# REQUIREMENTS
Copy the material verbatim, starting at the line that contains "Give the centreline" and ending after the line that contains "road 2 (unclassified): [(511,272),(0,297)]".

# RECORDS SUPPLIED
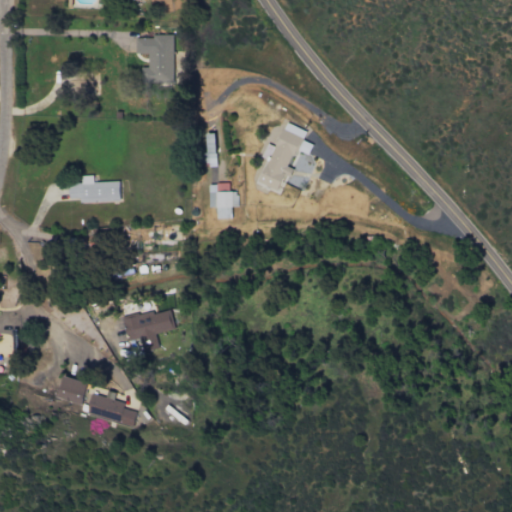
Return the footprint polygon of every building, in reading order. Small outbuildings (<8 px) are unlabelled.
--
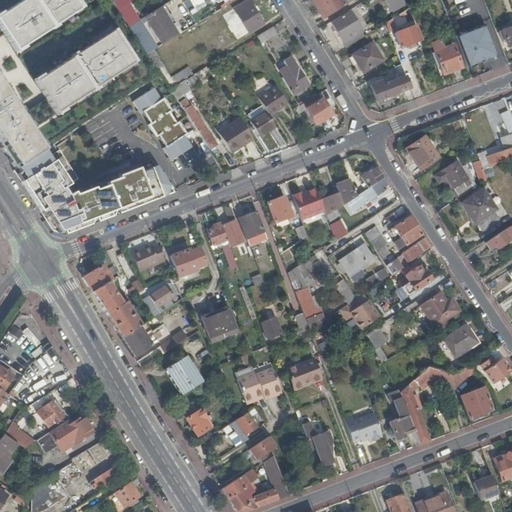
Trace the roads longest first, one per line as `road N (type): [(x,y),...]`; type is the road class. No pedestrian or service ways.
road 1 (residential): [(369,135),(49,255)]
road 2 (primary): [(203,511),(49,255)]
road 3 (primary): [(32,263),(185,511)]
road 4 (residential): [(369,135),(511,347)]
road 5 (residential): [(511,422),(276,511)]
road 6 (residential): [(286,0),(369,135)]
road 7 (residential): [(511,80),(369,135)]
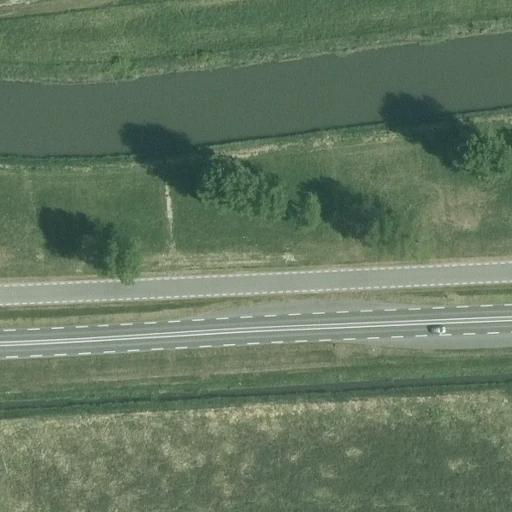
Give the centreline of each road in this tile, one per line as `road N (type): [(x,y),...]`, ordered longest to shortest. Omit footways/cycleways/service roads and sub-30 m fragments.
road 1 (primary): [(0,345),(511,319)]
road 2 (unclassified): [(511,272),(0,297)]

# WRITTEN REPLY
Give the centreline of each road in this tile, one per line as `road N (type): [(x,y),...]`, ordered longest to shortest. Omit footways/cycleways/service roads and sub-30 m fragments.
road 1 (primary): [(0,345),(511,319)]
road 2 (unclassified): [(511,272),(0,297)]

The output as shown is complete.